*** Block opens ***

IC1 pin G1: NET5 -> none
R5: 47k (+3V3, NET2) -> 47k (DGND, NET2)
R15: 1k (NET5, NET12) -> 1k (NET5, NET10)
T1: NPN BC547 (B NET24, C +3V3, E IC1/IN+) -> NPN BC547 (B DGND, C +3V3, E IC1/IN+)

*** Block closes ***
*** Block opens ***

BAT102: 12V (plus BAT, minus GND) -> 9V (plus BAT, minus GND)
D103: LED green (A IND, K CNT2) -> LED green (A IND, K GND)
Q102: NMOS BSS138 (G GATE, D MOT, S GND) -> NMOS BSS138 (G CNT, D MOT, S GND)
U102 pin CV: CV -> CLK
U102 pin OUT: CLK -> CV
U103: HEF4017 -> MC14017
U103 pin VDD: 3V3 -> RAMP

*** Block closes ***
*** Block opens ***

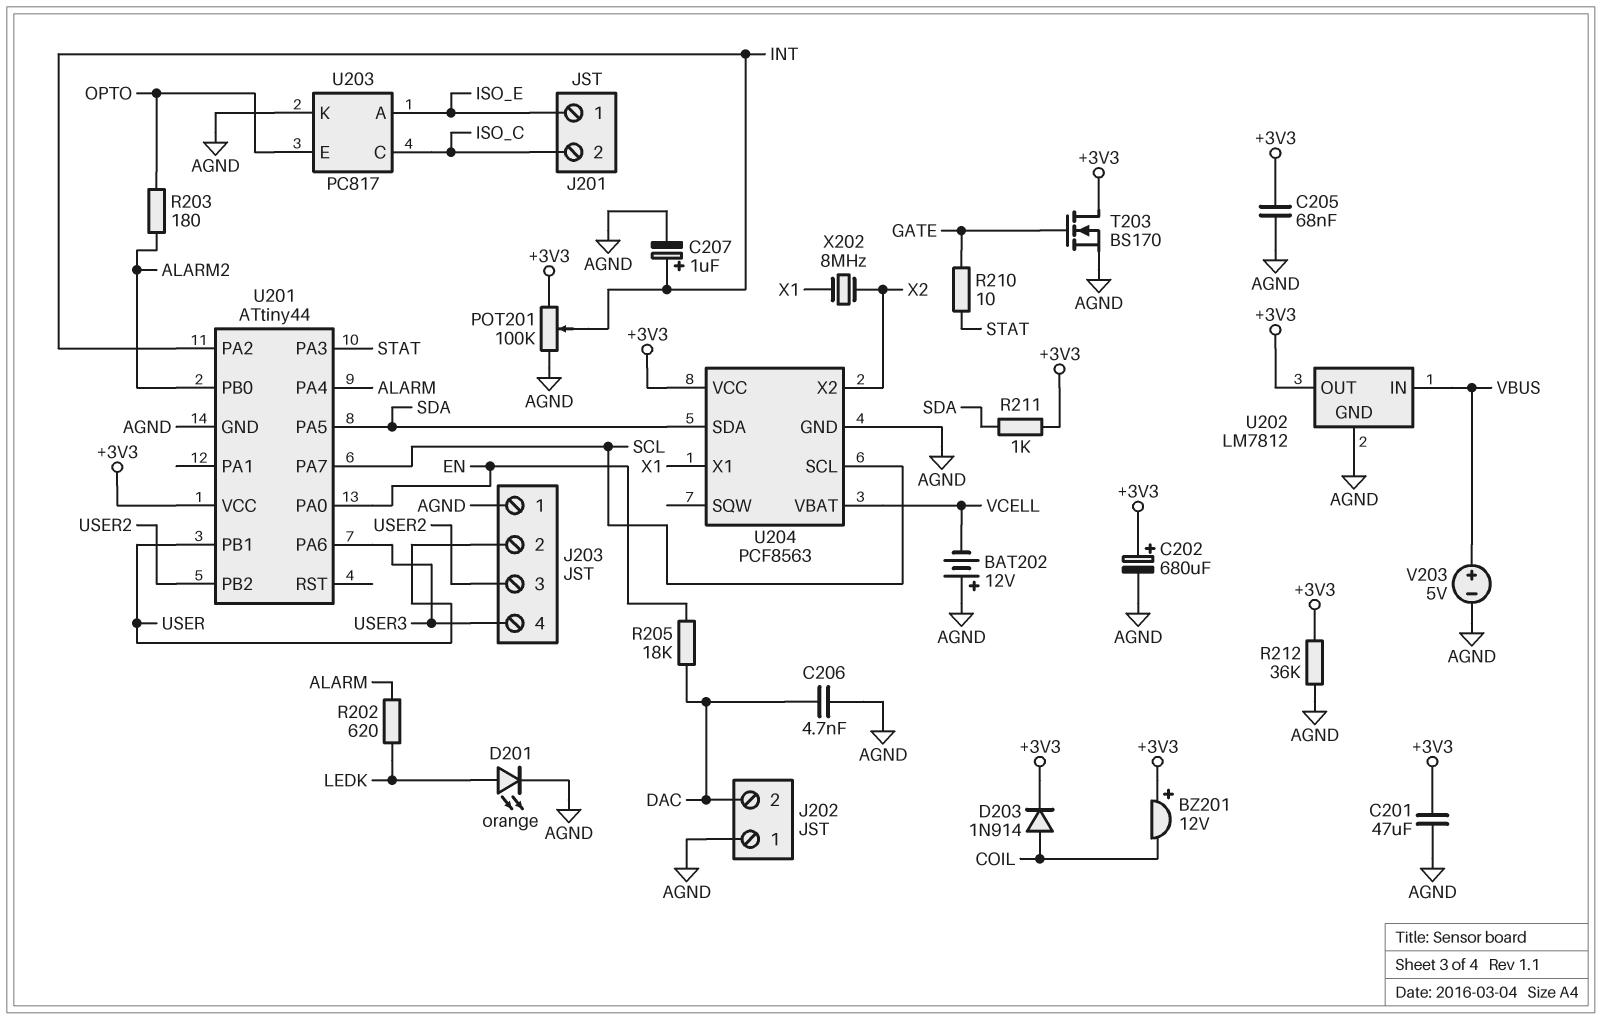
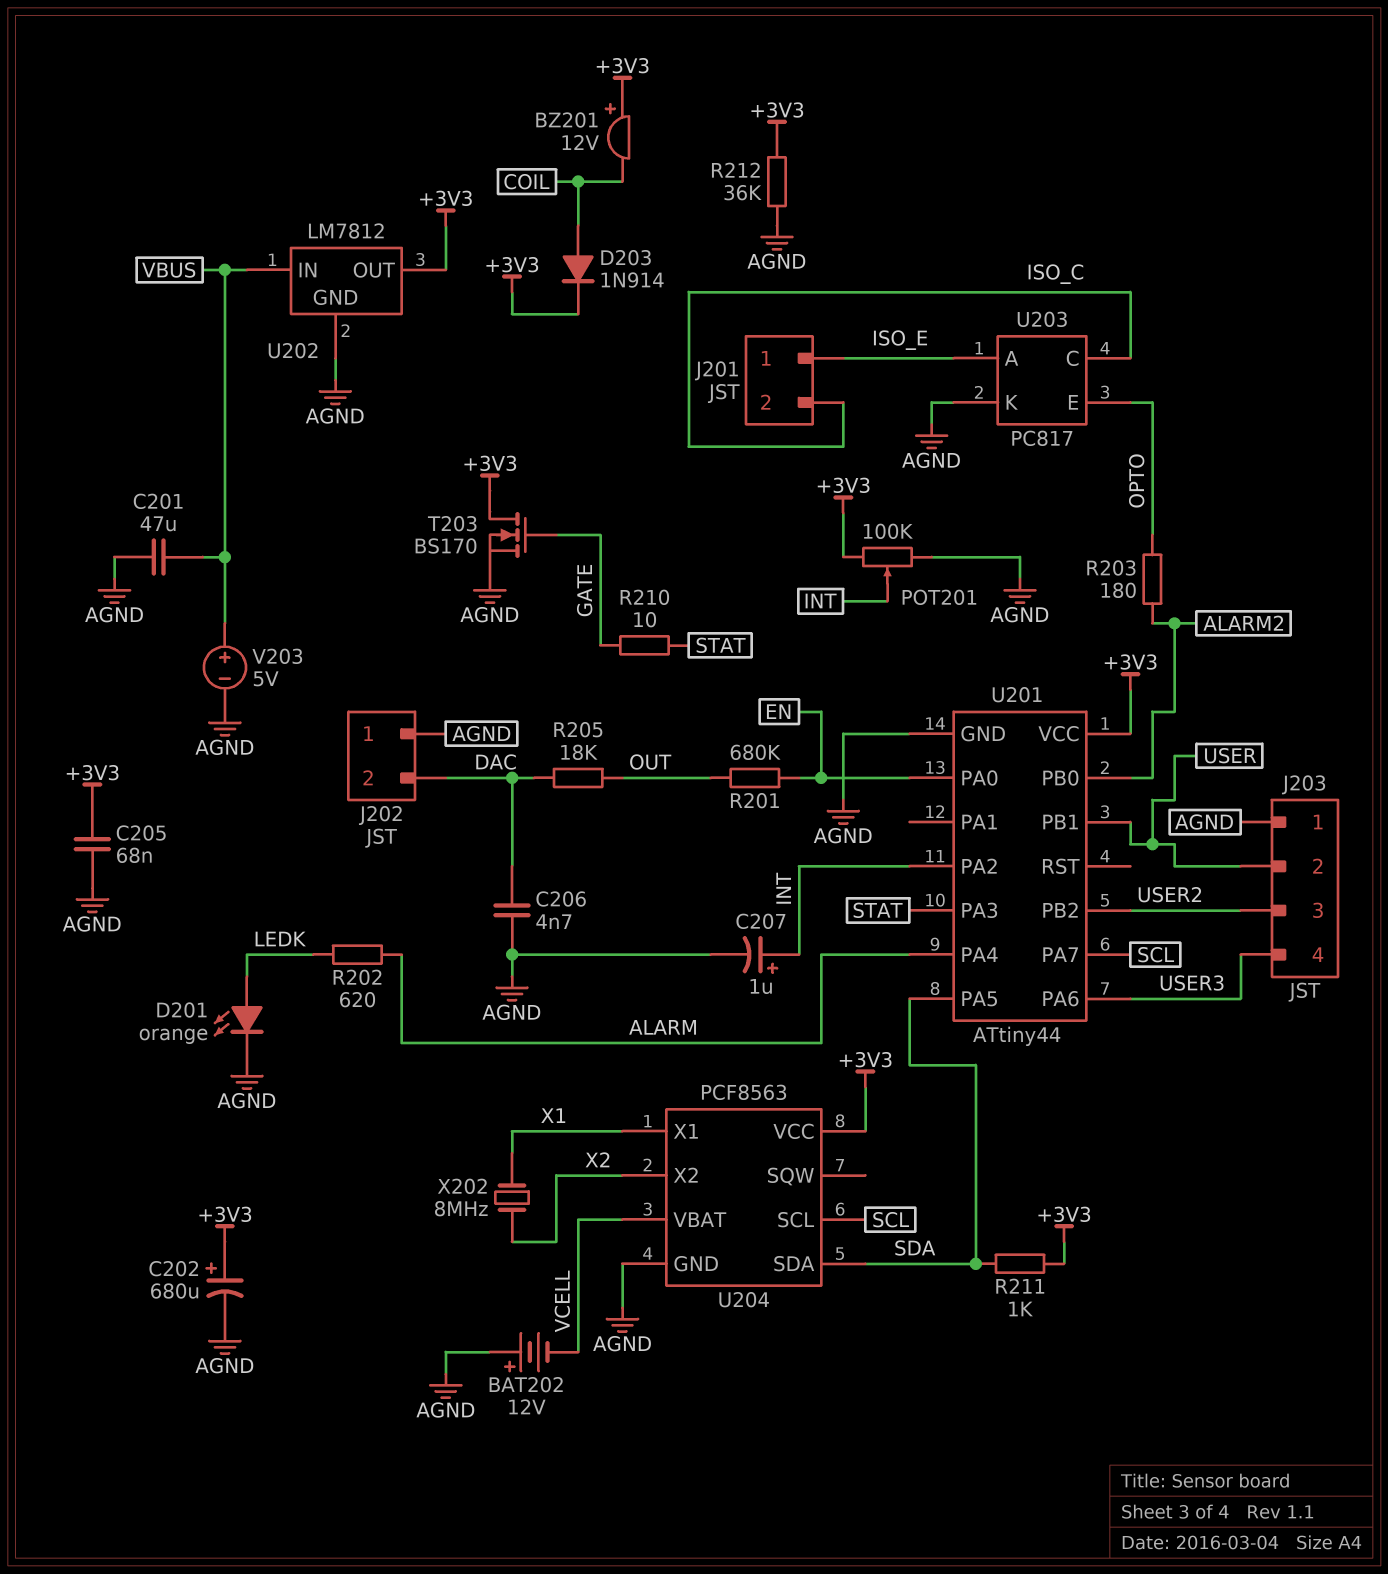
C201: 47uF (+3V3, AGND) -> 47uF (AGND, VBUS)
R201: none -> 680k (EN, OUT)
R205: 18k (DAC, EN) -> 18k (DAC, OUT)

*** Block closes ***

* _Work to complete_
Search the data above and return each line in which "none" occurs.

* _Result of the task_
IC1 pin G1: NET5 -> none
R201: none -> 680k (EN, OUT)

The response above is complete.